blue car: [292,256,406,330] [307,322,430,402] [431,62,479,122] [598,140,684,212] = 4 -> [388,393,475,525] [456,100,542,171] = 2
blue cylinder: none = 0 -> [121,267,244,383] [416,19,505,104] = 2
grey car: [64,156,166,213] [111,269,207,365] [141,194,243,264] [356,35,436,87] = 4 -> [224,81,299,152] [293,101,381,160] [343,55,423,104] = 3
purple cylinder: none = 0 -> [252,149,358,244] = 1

#####

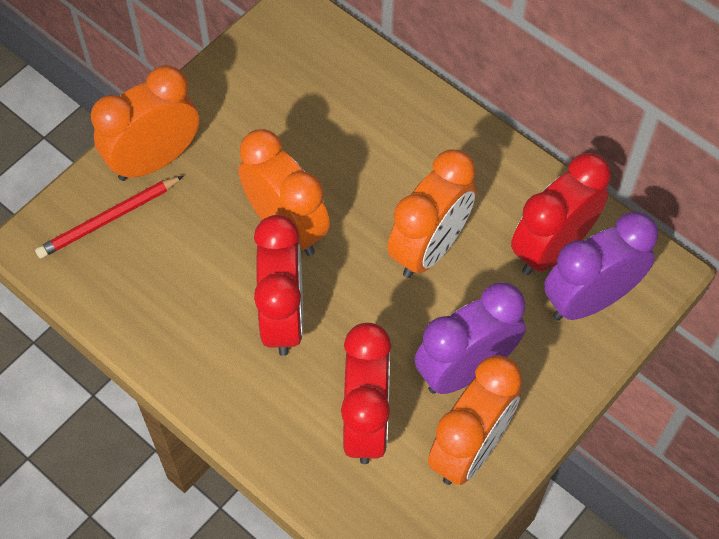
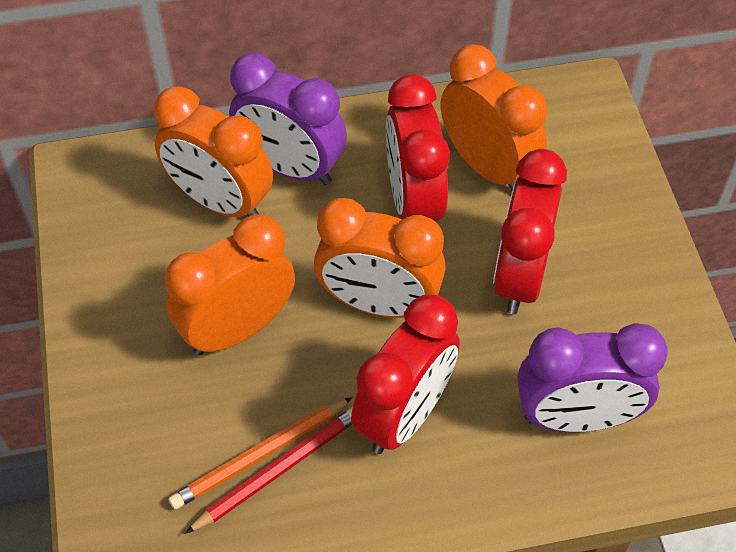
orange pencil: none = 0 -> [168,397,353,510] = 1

#####

**REQUIRED ACTION:** Which lines above include the word "none"? Return each one.

**RESPONSE TO THIS TASK:**
blue cylinder: none = 0 -> [121,267,244,383] [416,19,505,104] = 2
purple cylinder: none = 0 -> [252,149,358,244] = 1
orange pencil: none = 0 -> [168,397,353,510] = 1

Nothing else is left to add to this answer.